— START —
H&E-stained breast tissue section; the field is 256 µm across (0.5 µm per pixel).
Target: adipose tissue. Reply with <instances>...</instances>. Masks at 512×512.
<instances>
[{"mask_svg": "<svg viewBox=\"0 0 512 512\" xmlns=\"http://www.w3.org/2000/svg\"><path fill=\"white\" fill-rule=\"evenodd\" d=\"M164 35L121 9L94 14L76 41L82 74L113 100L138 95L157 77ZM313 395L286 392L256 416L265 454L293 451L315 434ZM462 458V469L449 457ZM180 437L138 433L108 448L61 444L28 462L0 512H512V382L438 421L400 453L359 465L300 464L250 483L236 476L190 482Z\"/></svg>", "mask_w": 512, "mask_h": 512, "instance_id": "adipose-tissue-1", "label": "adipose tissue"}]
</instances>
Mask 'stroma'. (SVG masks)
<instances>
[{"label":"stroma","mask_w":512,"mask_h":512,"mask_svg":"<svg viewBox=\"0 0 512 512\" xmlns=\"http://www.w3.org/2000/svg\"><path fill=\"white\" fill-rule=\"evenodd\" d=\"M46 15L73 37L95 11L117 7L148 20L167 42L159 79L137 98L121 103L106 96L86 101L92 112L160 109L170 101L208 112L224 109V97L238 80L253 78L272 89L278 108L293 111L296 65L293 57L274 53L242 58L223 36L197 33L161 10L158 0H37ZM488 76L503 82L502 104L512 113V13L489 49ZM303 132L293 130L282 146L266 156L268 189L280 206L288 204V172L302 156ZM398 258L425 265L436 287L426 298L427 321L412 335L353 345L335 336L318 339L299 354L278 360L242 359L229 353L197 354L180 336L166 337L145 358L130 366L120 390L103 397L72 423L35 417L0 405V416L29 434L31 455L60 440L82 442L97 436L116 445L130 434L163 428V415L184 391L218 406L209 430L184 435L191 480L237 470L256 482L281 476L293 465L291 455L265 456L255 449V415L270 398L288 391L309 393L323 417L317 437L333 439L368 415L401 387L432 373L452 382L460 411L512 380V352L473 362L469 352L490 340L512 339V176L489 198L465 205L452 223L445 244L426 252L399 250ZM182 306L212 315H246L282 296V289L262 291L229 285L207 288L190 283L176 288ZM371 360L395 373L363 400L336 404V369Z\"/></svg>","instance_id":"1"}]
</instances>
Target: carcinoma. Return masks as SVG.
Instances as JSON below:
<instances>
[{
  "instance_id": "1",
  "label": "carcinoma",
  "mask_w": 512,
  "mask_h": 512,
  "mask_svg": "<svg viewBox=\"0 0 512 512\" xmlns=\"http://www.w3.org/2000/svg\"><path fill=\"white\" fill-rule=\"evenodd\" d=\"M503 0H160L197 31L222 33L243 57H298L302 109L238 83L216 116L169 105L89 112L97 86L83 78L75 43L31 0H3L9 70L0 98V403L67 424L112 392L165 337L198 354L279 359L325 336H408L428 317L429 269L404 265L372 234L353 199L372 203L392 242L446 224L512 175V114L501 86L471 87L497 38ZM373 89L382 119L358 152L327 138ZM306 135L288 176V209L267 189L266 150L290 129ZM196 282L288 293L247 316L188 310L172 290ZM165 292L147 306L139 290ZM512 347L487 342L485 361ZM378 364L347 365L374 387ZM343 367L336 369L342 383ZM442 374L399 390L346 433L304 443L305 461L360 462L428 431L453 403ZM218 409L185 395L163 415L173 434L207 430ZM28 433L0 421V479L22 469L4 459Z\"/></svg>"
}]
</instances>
— END —
#### WHAT IS BEING ASKED:
Collect every line above that contains the word "Target".

#### COMPLETE RESPONSE:
Target: adipose tissue. Reply with <instances>...</instances>. Masks at 512×512.
Target: carcinoma. Return masks as SVG.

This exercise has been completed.